Data block

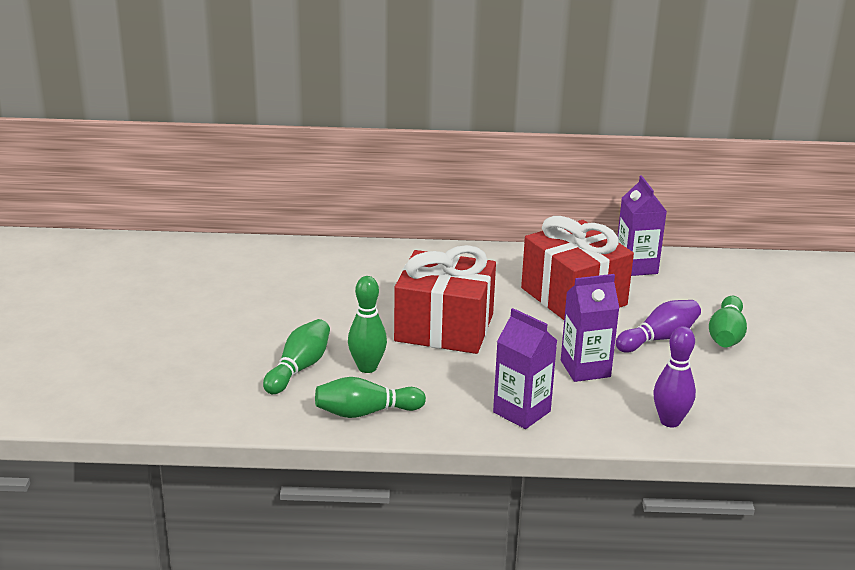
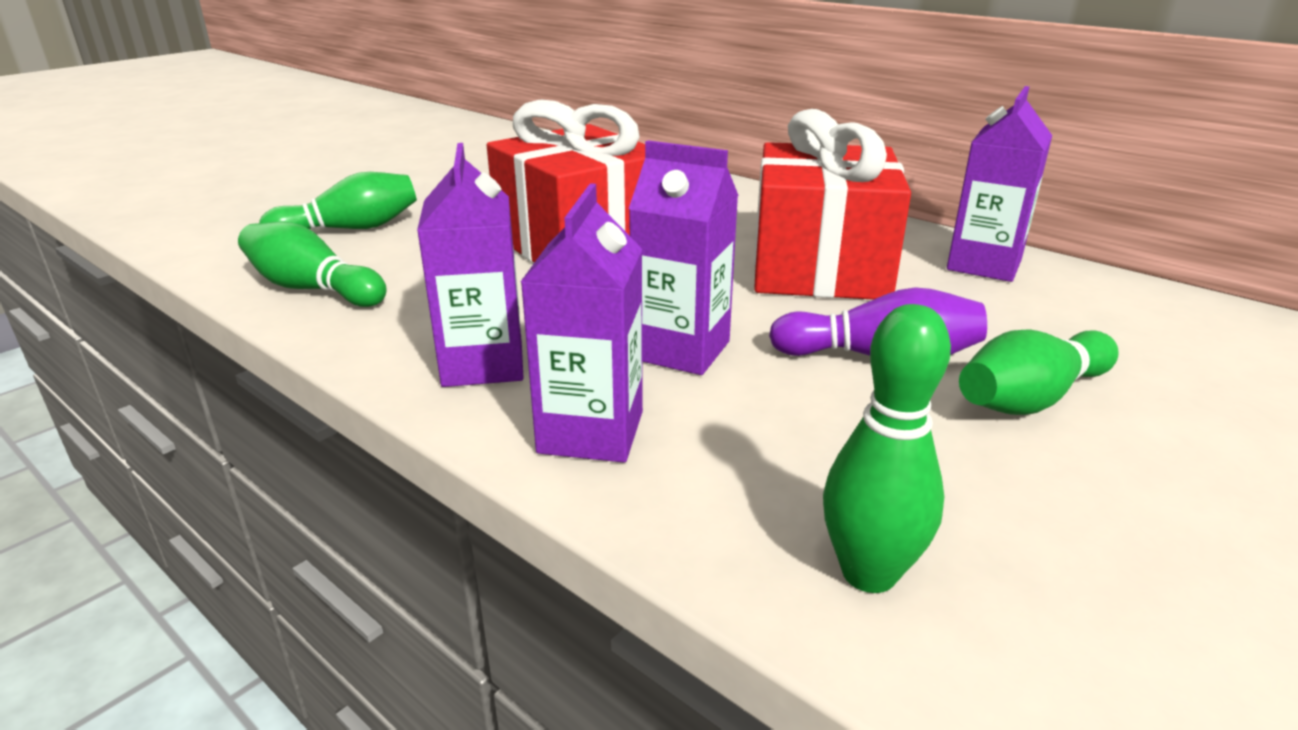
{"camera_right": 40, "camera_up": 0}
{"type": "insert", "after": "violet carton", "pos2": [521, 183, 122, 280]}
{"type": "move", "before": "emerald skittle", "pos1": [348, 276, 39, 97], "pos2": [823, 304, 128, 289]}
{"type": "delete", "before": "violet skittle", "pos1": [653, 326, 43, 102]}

Problem requirements
Across the whole listing above, repeat each line exactly and leave out the images.

Result of this task
{"camera_right": 40, "camera_up": 0}
{"type": "insert", "after": "violet carton", "pos2": [521, 183, 122, 280]}
{"type": "move", "before": "emerald skittle", "pos1": [348, 276, 39, 97], "pos2": [823, 304, 128, 289]}
{"type": "delete", "before": "violet skittle", "pos1": [653, 326, 43, 102]}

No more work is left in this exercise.